Your answer needs to include each line of the records in which the string "left" can be found.

▸ RECORDED INFORMATION:
= Beginning of Section =
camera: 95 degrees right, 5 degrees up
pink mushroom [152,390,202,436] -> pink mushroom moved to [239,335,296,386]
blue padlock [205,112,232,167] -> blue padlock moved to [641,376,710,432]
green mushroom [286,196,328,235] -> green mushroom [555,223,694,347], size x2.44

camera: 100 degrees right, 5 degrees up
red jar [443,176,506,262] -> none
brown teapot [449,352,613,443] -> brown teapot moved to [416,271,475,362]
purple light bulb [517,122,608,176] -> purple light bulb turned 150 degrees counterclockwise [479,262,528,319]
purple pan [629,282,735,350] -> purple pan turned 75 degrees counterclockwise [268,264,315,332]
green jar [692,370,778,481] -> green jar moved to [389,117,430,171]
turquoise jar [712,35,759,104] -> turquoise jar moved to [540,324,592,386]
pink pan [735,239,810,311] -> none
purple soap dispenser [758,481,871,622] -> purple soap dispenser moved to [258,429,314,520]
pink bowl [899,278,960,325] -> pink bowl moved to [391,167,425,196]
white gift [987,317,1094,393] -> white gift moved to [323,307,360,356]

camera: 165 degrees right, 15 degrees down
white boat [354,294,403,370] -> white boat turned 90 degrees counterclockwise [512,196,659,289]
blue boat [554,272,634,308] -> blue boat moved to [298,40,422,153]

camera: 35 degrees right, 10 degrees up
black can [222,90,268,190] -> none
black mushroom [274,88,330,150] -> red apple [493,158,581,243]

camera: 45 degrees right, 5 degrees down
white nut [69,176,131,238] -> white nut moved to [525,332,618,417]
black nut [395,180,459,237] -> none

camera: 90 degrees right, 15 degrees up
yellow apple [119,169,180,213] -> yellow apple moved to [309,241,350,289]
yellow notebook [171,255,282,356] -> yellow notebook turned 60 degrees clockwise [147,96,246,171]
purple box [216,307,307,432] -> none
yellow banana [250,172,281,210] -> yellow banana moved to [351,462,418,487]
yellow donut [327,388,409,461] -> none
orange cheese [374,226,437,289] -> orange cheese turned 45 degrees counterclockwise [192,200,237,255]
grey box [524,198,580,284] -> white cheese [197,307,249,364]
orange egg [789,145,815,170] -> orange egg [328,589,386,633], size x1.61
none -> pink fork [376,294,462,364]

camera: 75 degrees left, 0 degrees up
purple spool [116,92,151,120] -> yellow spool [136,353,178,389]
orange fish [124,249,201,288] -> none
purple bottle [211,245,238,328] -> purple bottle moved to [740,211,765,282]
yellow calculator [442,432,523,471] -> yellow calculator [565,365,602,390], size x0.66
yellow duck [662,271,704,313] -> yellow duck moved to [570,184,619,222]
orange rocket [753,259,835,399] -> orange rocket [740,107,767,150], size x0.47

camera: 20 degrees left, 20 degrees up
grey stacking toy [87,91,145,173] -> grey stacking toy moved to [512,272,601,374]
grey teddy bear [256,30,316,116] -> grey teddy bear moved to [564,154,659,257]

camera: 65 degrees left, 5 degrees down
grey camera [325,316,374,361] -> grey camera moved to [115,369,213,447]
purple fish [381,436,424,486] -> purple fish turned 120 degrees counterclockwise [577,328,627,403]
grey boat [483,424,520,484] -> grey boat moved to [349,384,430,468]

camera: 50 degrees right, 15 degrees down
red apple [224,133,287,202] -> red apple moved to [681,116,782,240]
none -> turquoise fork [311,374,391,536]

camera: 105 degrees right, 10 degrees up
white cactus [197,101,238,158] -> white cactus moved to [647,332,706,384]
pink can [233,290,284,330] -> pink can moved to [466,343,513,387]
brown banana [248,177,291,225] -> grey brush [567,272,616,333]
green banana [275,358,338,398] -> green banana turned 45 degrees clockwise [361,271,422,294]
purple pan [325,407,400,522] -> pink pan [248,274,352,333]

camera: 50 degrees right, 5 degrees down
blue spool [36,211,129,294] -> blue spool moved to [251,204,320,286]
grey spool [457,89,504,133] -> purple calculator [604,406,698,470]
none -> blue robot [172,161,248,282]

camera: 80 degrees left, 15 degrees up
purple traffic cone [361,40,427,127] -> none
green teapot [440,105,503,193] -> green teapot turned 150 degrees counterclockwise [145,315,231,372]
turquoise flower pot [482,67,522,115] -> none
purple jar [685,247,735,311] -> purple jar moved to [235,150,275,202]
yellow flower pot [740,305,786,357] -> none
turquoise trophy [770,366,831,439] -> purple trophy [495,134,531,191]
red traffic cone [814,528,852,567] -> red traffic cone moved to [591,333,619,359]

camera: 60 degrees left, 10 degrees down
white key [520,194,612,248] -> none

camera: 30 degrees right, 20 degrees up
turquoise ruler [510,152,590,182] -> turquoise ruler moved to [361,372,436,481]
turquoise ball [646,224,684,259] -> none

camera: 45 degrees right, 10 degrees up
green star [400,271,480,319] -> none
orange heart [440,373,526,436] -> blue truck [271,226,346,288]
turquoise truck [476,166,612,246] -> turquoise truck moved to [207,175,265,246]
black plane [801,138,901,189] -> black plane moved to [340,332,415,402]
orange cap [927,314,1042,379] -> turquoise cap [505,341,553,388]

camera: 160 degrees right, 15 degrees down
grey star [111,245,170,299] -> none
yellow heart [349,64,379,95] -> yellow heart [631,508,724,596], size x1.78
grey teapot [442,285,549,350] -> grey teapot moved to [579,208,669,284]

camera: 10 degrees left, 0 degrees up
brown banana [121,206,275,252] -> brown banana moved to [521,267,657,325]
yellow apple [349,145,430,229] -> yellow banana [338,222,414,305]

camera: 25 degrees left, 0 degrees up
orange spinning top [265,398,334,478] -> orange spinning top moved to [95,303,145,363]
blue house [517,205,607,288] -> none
= End of Section =
▸ FINISHED EXERCISE:
camera: 75 degrees left, 0 degrees up
camera: 20 degrees left, 20 degrees up
camera: 65 degrees left, 5 degrees down
camera: 80 degrees left, 15 degrees up
camera: 60 degrees left, 10 degrees down
camera: 10 degrees left, 0 degrees up
camera: 25 degrees left, 0 degrees up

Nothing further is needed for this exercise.